Colored object listings
___
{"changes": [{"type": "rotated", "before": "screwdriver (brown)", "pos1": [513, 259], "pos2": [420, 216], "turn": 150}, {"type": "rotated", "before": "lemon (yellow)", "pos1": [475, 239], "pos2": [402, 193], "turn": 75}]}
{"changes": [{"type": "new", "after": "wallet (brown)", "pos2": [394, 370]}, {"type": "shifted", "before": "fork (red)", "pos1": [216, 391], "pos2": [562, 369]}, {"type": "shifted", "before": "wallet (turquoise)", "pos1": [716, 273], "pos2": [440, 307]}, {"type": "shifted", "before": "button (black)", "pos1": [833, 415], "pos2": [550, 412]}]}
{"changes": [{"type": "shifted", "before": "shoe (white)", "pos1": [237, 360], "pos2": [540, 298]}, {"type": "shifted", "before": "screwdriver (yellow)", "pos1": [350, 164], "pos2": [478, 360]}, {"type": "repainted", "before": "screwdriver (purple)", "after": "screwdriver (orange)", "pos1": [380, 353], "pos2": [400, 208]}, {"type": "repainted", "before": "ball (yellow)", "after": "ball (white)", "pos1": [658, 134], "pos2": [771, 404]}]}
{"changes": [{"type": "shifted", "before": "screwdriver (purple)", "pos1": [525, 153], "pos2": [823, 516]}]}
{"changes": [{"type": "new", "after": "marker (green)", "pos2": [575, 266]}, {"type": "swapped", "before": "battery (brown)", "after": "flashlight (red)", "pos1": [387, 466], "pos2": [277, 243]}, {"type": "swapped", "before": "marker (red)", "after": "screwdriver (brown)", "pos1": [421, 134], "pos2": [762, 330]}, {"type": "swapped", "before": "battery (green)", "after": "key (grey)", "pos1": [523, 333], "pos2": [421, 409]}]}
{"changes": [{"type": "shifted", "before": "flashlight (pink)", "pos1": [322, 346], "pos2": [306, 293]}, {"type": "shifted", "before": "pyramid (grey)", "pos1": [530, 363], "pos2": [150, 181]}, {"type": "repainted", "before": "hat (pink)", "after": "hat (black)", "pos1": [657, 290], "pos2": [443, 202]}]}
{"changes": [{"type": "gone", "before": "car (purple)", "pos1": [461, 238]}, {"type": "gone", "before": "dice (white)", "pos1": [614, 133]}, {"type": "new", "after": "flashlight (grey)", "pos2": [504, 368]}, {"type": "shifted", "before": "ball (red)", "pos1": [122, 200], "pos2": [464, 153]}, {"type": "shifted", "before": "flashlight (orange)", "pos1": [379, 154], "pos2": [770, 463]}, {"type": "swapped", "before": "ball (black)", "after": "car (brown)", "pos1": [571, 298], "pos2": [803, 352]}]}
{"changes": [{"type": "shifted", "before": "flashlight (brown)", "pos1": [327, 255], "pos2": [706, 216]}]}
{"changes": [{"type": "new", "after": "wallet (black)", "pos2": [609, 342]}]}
___
# Task brief:
Go through the records above and return every line that holds the string "orange".

# Solution to this exercise:
{"changes": [{"type": "shifted", "before": "shoe (white)", "pos1": [237, 360], "pos2": [540, 298]}, {"type": "shifted", "before": "screwdriver (yellow)", "pos1": [350, 164], "pos2": [478, 360]}, {"type": "repainted", "before": "screwdriver (purple)", "after": "screwdriver (orange)", "pos1": [380, 353], "pos2": [400, 208]}, {"type": "repainted", "before": "ball (yellow)", "after": "ball (white)", "pos1": [658, 134], "pos2": [771, 404]}]}
{"changes": [{"type": "gone", "before": "car (purple)", "pos1": [461, 238]}, {"type": "gone", "before": "dice (white)", "pos1": [614, 133]}, {"type": "new", "after": "flashlight (grey)", "pos2": [504, 368]}, {"type": "shifted", "before": "ball (red)", "pos1": [122, 200], "pos2": [464, 153]}, {"type": "shifted", "before": "flashlight (orange)", "pos1": [379, 154], "pos2": [770, 463]}, {"type": "swapped", "before": "ball (black)", "after": "car (brown)", "pos1": [571, 298], "pos2": [803, 352]}]}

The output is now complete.